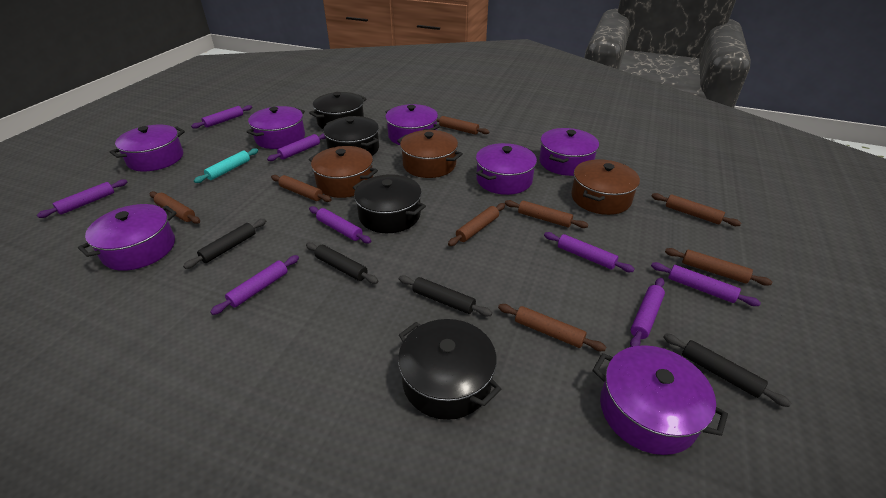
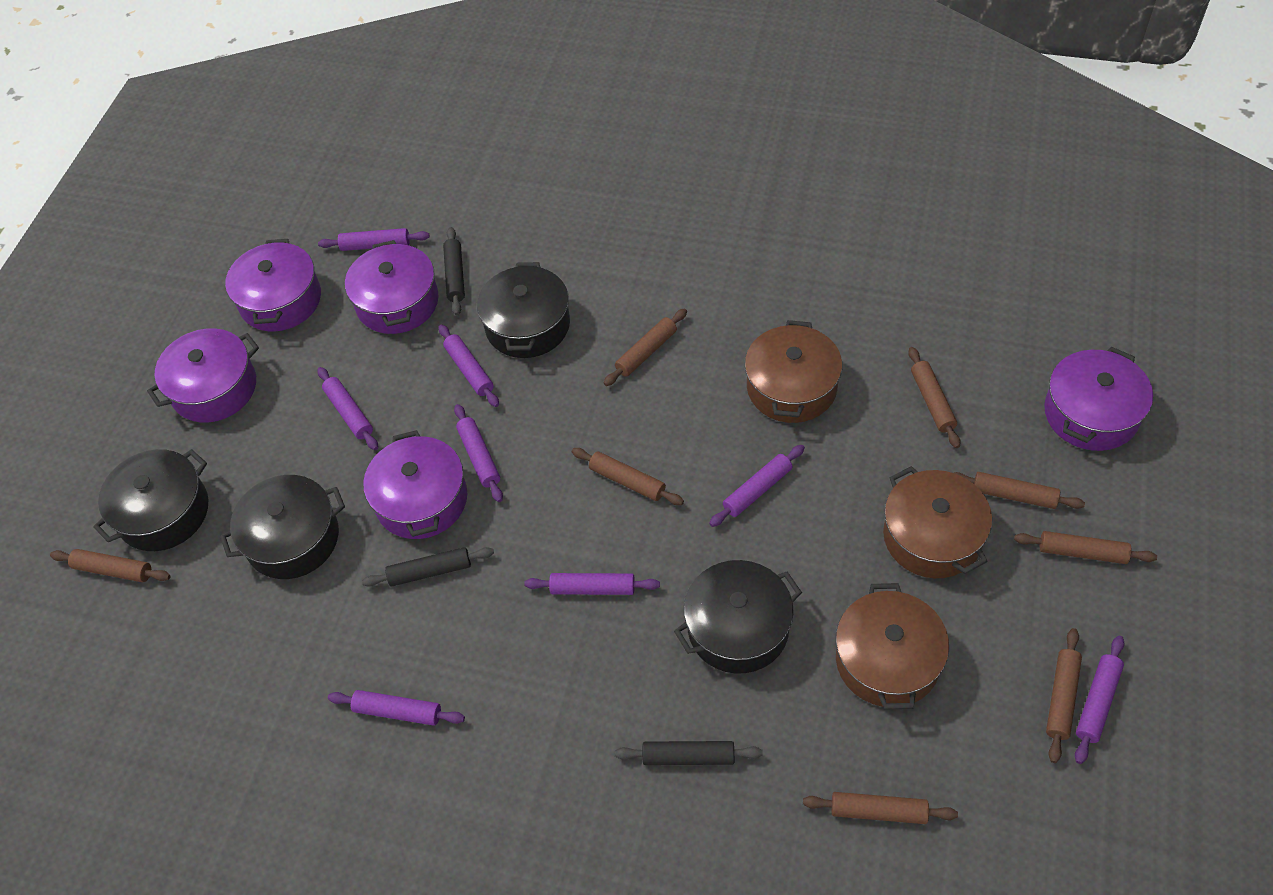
black rolling pin: 4 -> 3
purple pot: 7 -> 5
turquoise rolling pin: 1 -> 0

----

Problem requirements: An exact copy of the listing above is to be set down, with no pictures in it.

Output:
black rolling pin: 4 -> 3
purple pot: 7 -> 5
turquoise rolling pin: 1 -> 0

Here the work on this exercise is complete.